▸ **Work item**
Among the records that follow, find each line holding the word "phone" and copy it.

▸ **Supplied information**
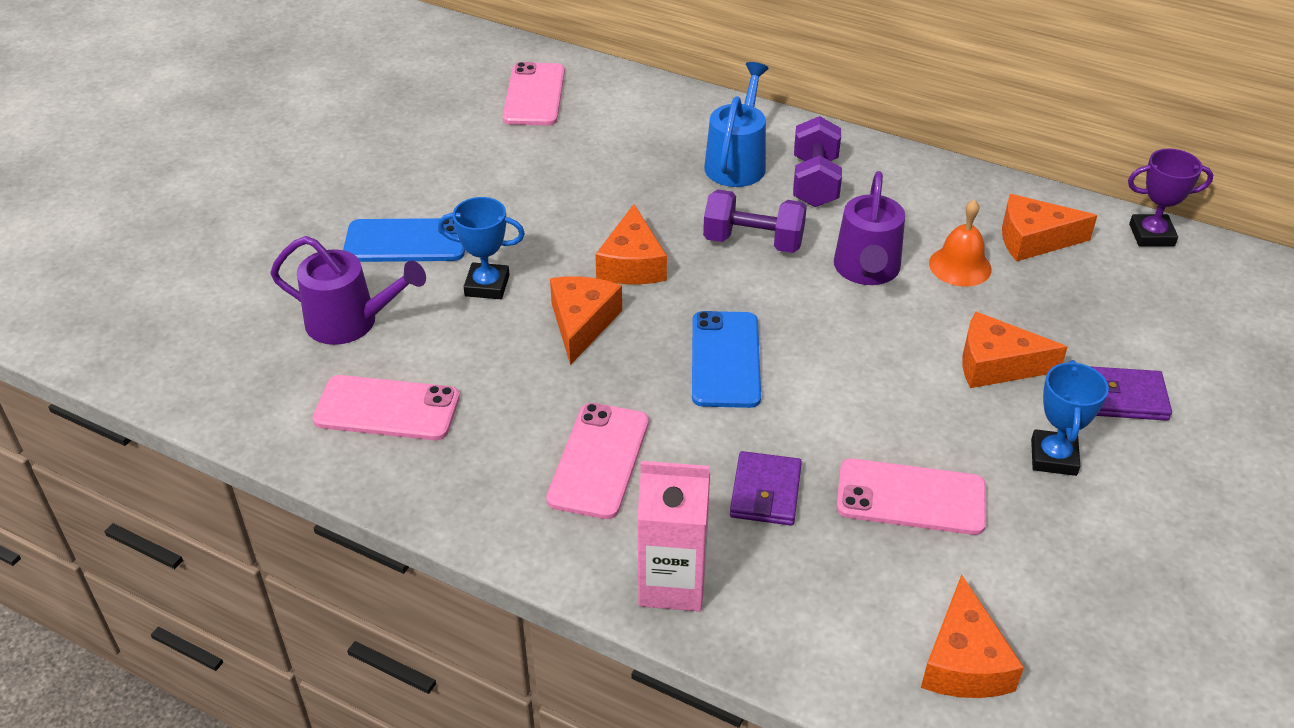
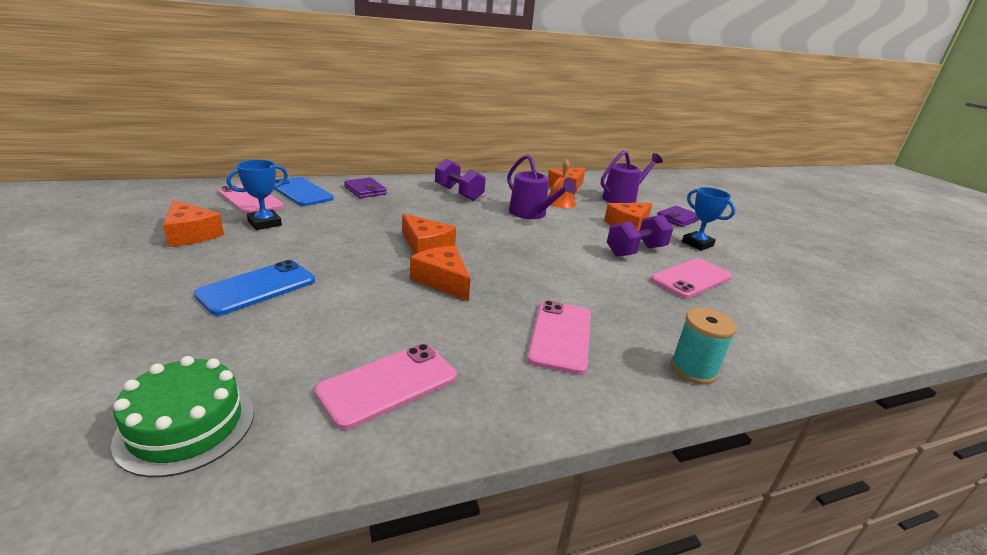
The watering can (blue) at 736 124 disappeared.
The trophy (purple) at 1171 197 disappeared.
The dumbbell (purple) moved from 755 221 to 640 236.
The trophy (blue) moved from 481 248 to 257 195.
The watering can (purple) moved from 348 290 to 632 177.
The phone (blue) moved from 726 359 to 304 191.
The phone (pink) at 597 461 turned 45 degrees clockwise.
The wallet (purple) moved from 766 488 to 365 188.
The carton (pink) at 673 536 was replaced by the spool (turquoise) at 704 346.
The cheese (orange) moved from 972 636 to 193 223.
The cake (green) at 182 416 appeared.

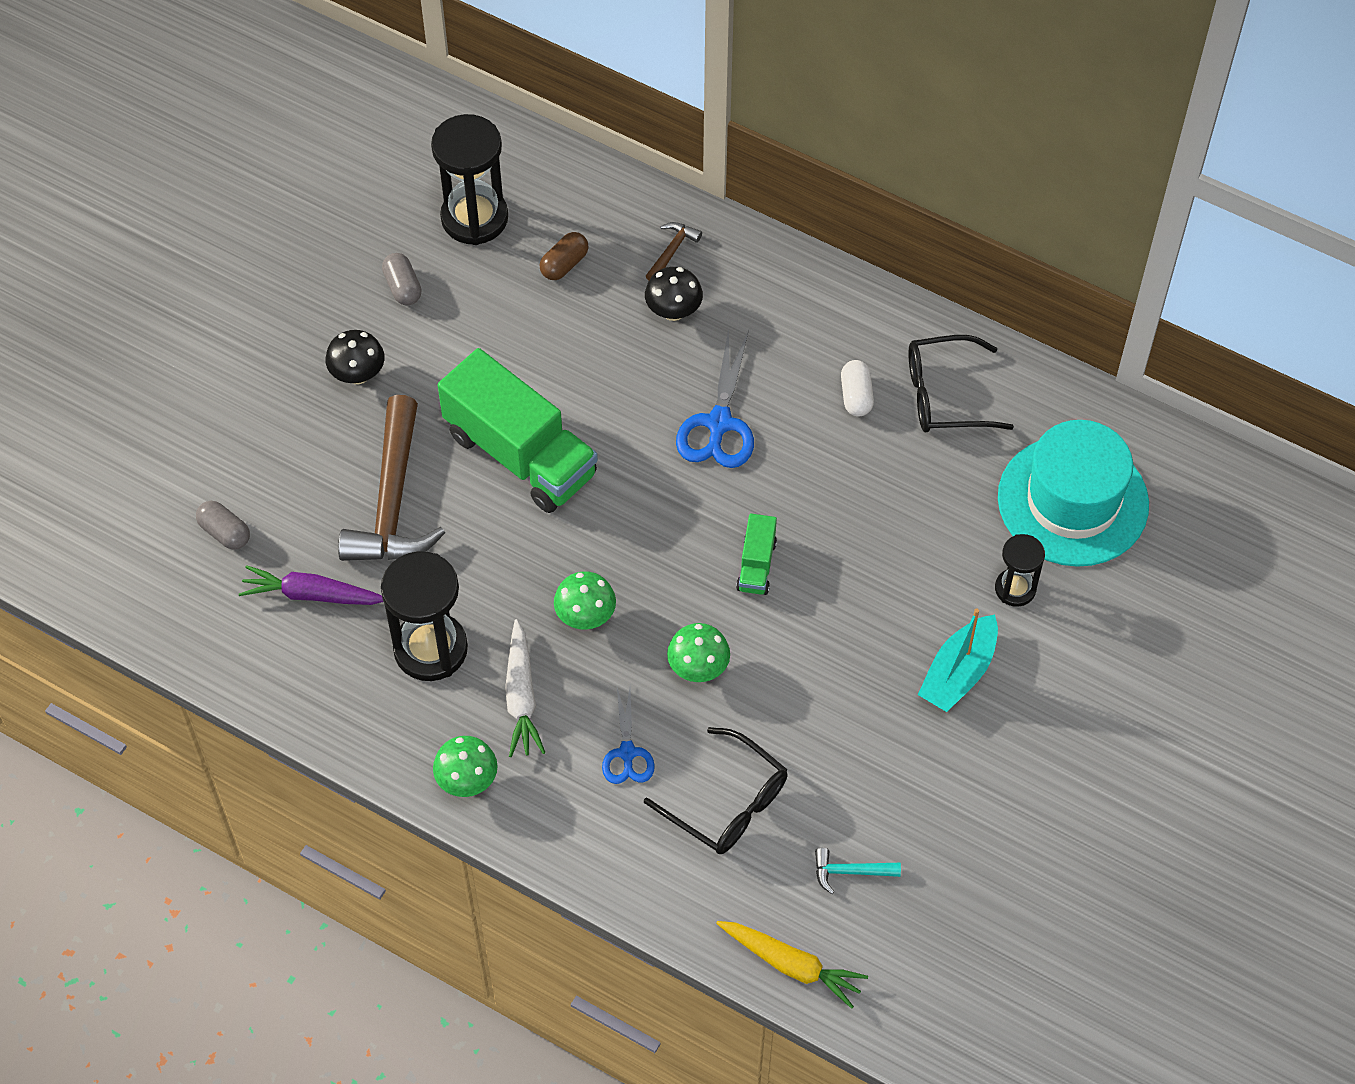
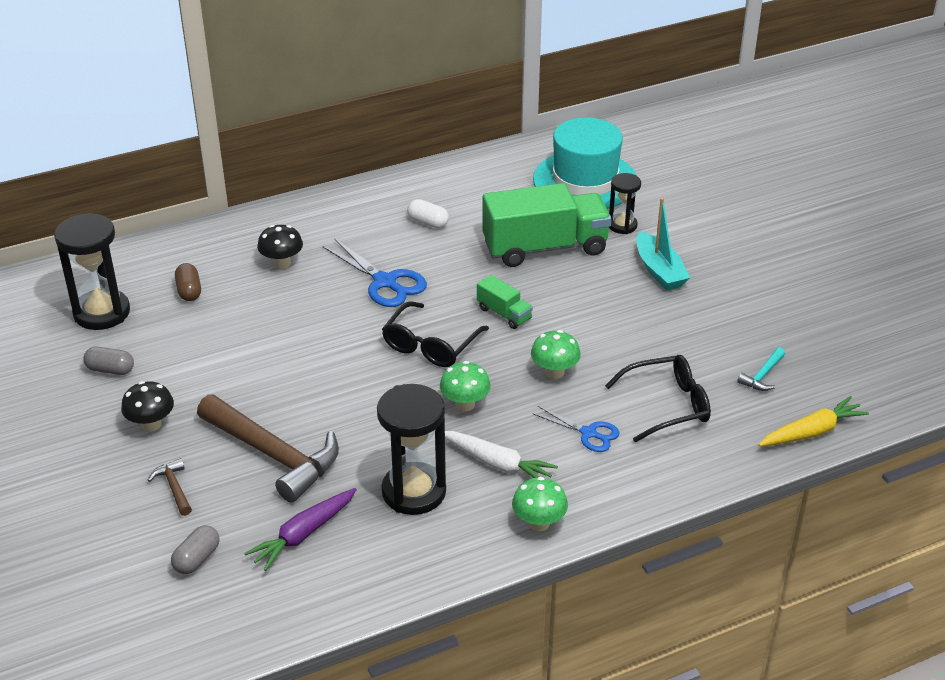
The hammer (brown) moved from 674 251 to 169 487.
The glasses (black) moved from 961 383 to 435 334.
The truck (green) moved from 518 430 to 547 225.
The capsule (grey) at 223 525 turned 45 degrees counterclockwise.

▸ **Written response**
The phone (blue) moved from 726 359 to 304 191.
The phone (pink) at 597 461 turned 45 degrees clockwise.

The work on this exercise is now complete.